— WHAT TO DO —
Identify each line in the records below that contains the word "white", and copy it.

— INPUT FOR THIS TASK —
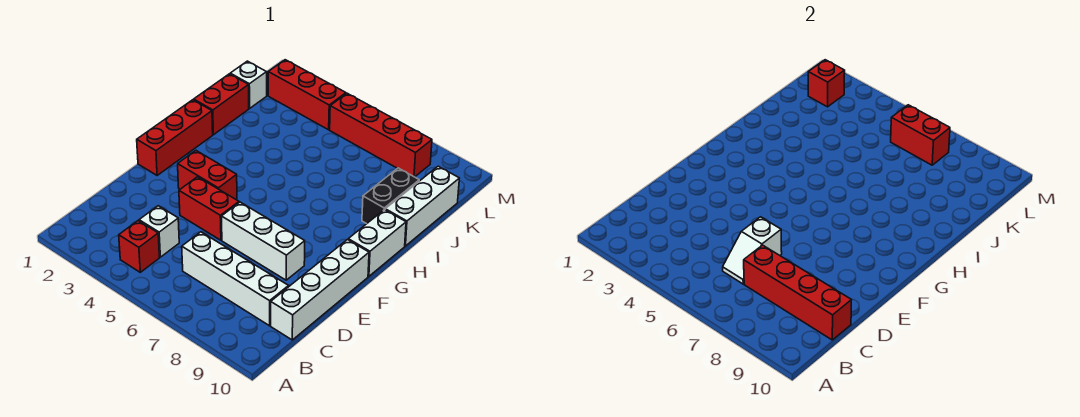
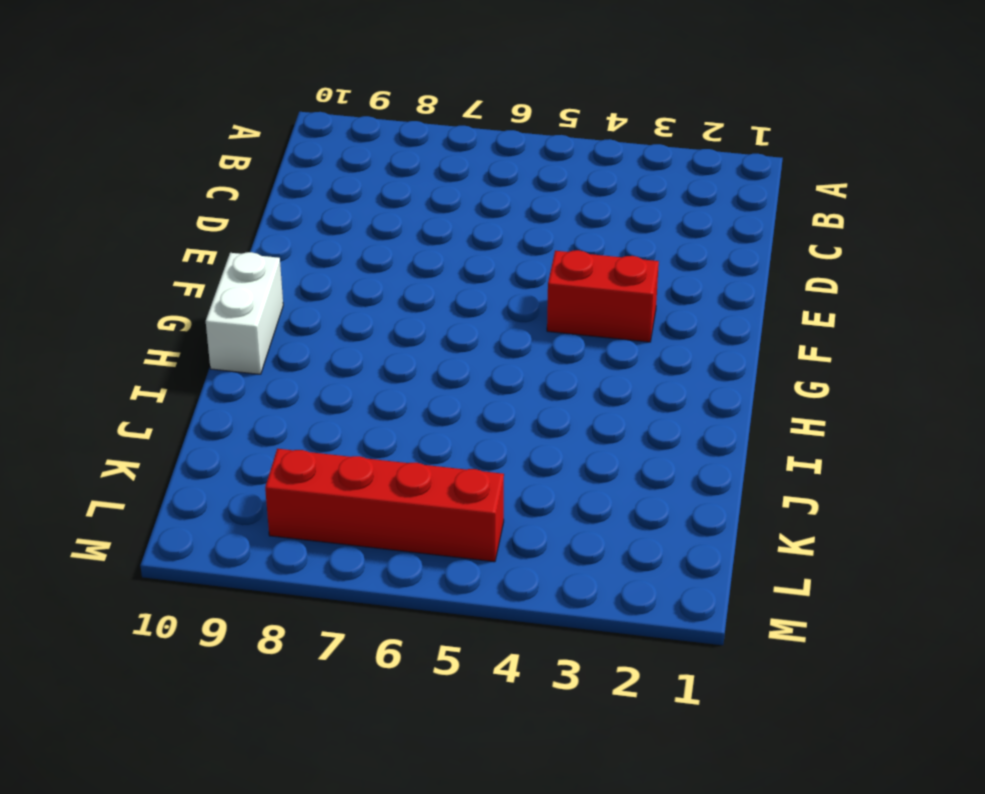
none -> red brick B4 level 1
none -> white brick C4 level 1
none -> white brick C6:C9 level 1

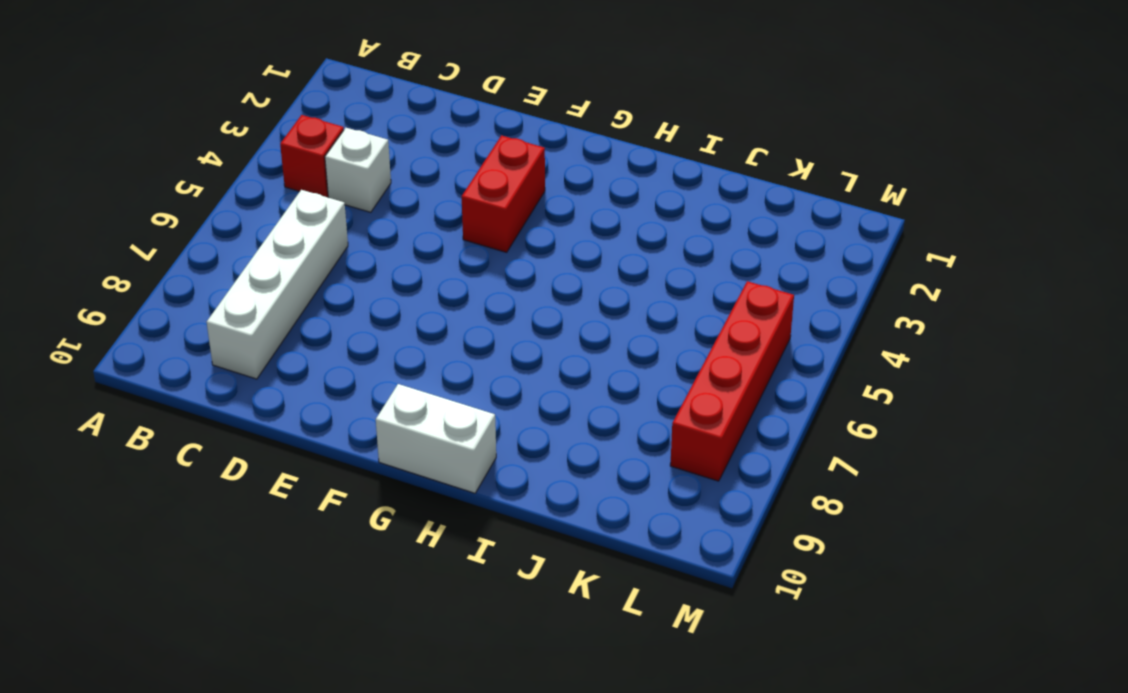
none -> white brick C10:F10 level 1
none -> red brick E4:E5 level 1
none -> white brick E6:E8 level 1

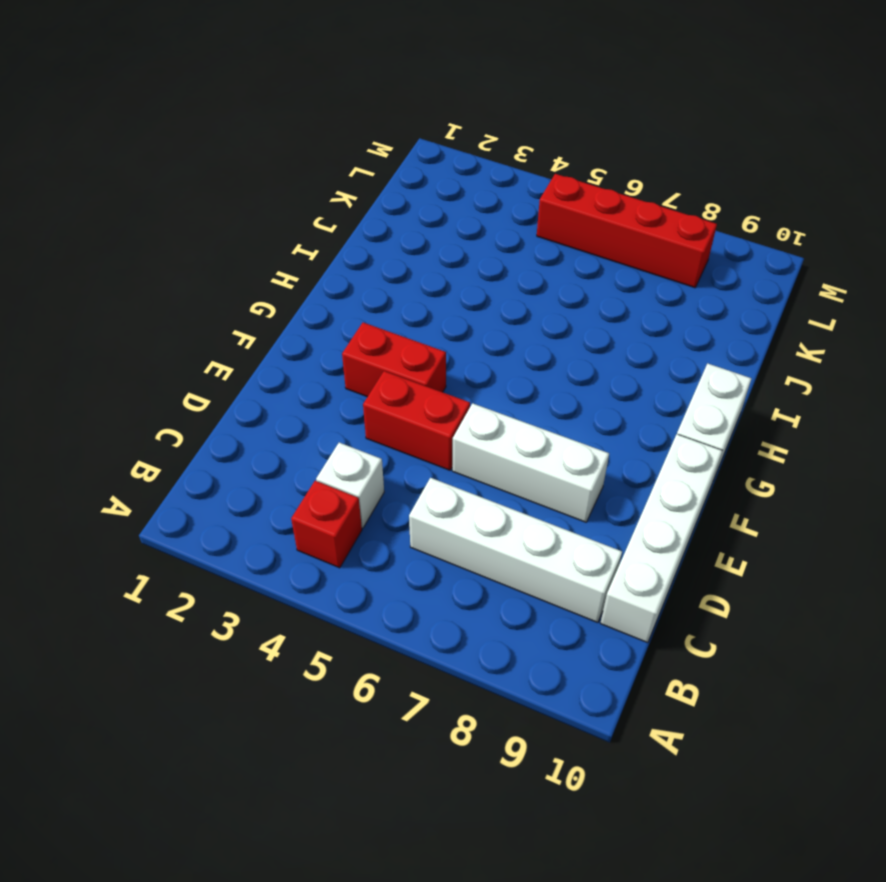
none -> red brick F1:H1 level 1
none -> red brick I1:J1 level 1
none -> black brick I9:J9 level 1

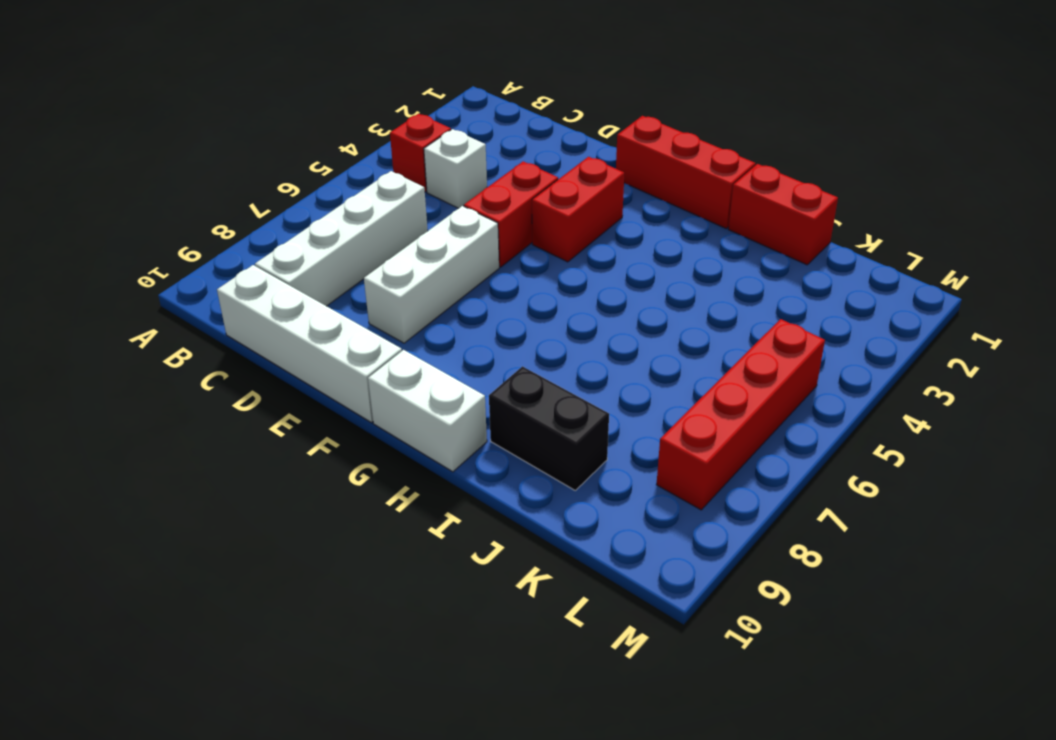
none -> white brick I10:K10 level 1
none -> white brick K1 level 1
none -> red brick L2:L4 level 1

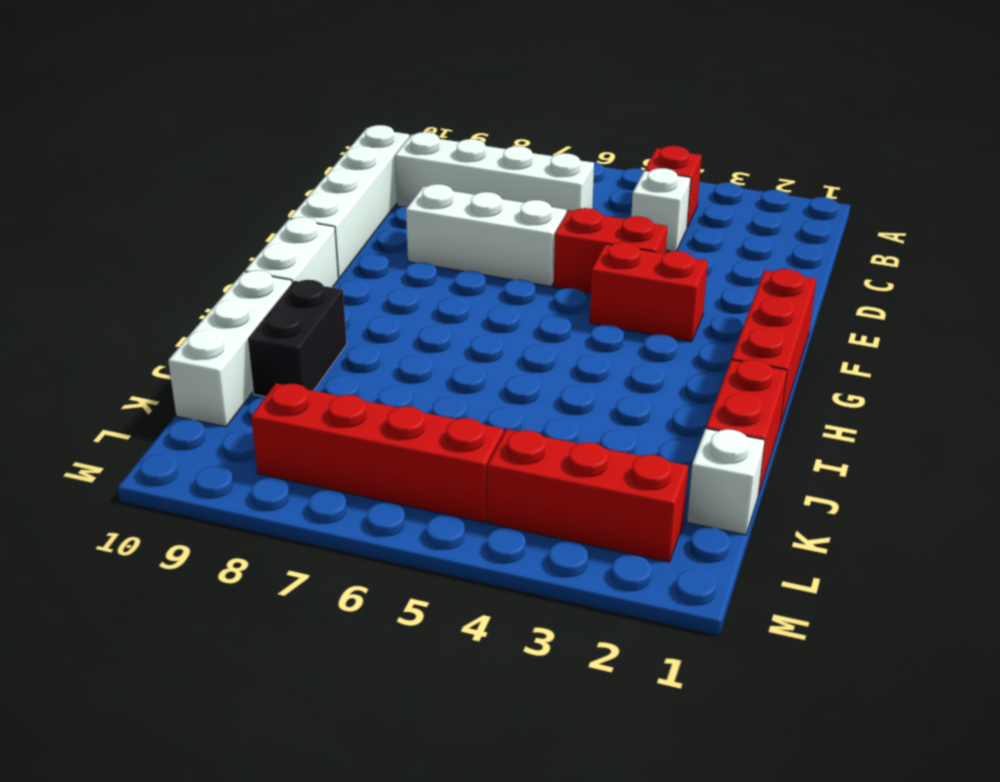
none -> white slope C6:D6 level 2 top D
none -> red brick C7:C10 level 2
none -> red brick L2 level 2

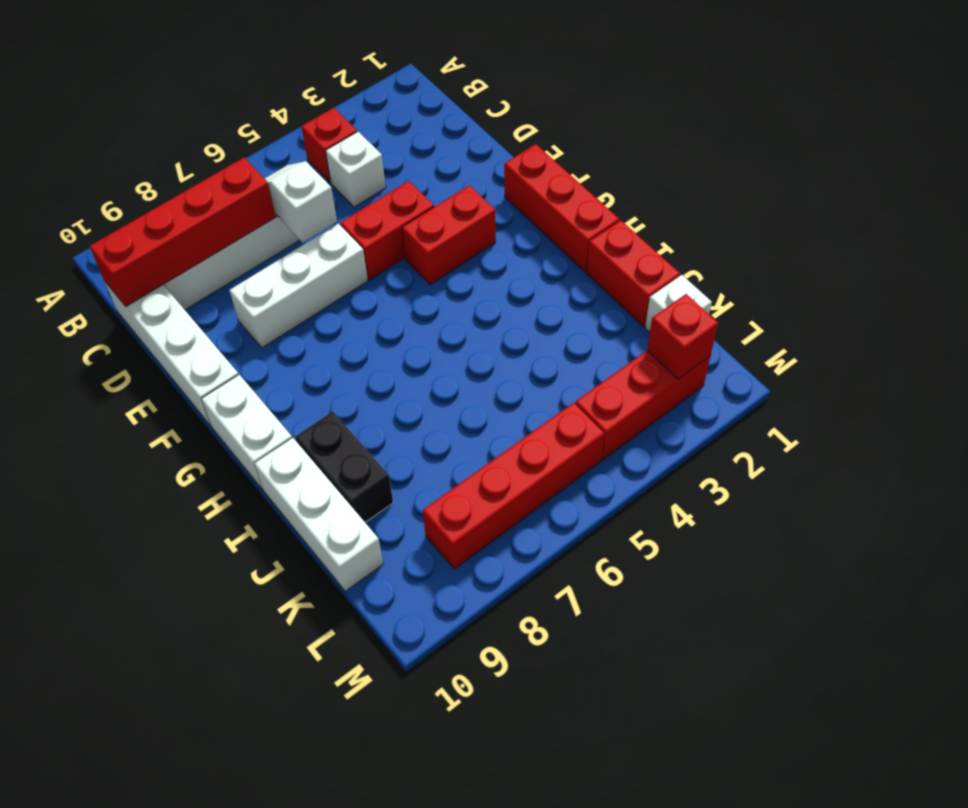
none -> red brick L6:L7 level 2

— WORKED SOLUTION —
none -> white brick C4 level 1
none -> white brick C6:C9 level 1
none -> white brick C10:F10 level 1
none -> white brick E6:E8 level 1
none -> white brick I10:K10 level 1
none -> white brick K1 level 1
none -> white slope C6:D6 level 2 top D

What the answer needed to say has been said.